Task prompt
Exclude the pictures and set down, unaltered, the lines from the one that holds "none -> grey tree [327,18,389,106]" through the end of the data.

Task inputs
= Beginning of Section =
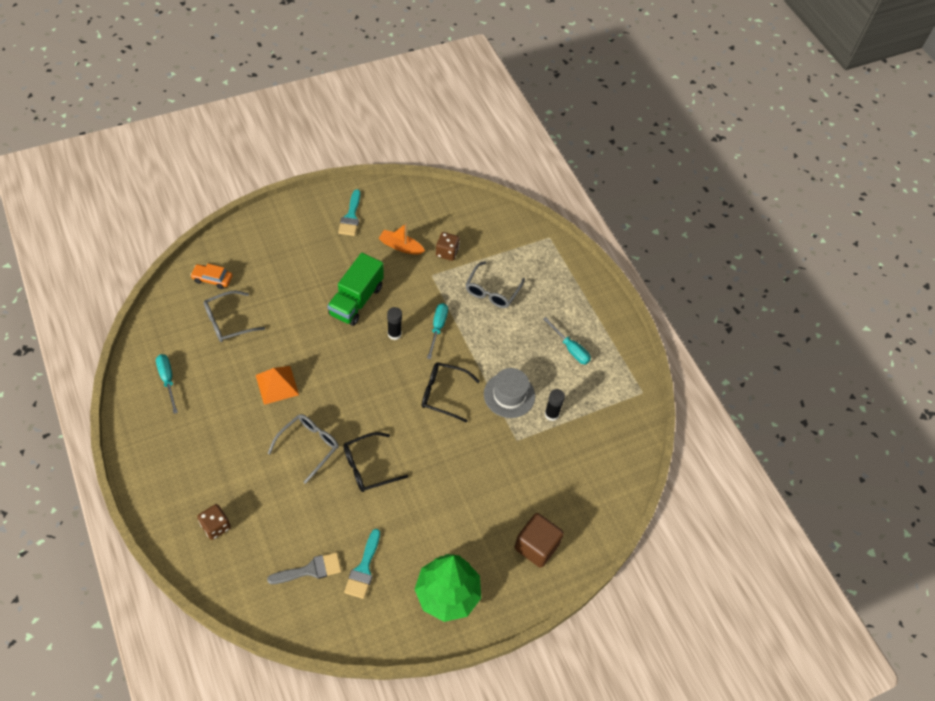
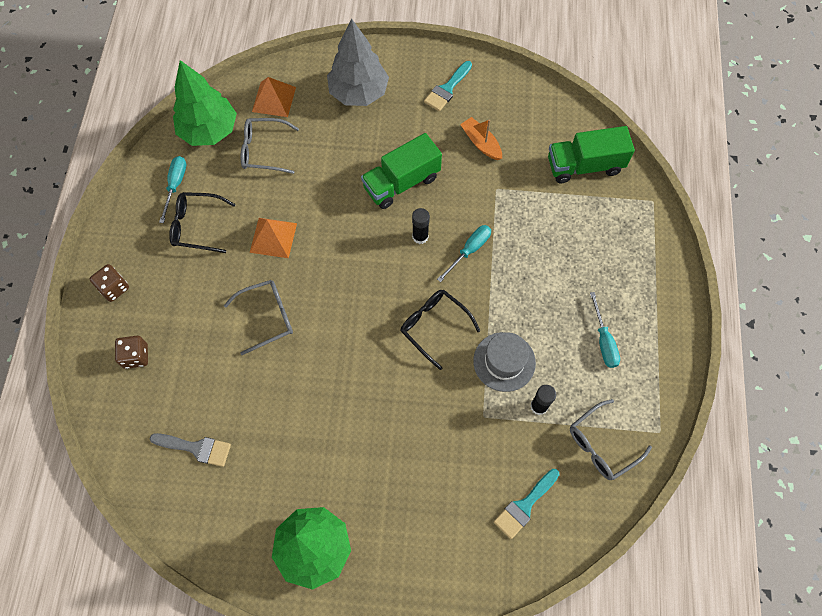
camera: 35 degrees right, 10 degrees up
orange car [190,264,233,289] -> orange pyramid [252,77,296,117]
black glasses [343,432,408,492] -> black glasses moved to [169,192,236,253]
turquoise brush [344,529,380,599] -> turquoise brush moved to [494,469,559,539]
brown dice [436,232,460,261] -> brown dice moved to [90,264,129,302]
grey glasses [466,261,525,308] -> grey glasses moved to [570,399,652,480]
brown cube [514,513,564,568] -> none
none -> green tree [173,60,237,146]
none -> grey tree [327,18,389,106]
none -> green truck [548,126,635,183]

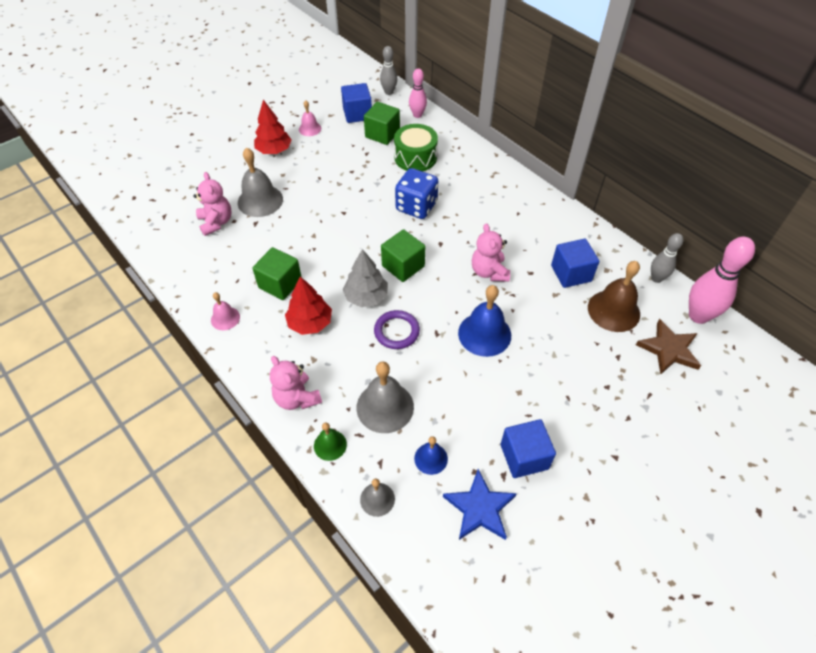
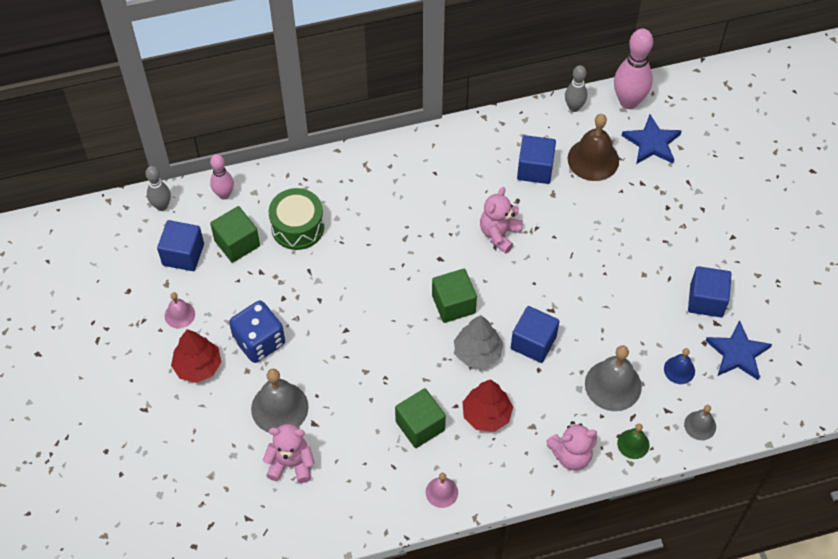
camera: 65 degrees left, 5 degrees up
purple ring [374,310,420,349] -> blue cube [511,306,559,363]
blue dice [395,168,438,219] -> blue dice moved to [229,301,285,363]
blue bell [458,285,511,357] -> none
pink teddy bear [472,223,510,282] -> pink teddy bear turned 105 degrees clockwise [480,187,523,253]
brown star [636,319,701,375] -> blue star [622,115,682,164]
= End of Section =
Written solution
none -> grey tree [327,18,389,106]
none -> green truck [548,126,635,183]

camera: 65 degrees left, 5 degrees up
purple ring [374,310,420,349] -> blue cube [511,306,559,363]
blue dice [395,168,438,219] -> blue dice moved to [229,301,285,363]
blue bell [458,285,511,357] -> none
pink teddy bear [472,223,510,282] -> pink teddy bear turned 105 degrees clockwise [480,187,523,253]
brown star [636,319,701,375] -> blue star [622,115,682,164]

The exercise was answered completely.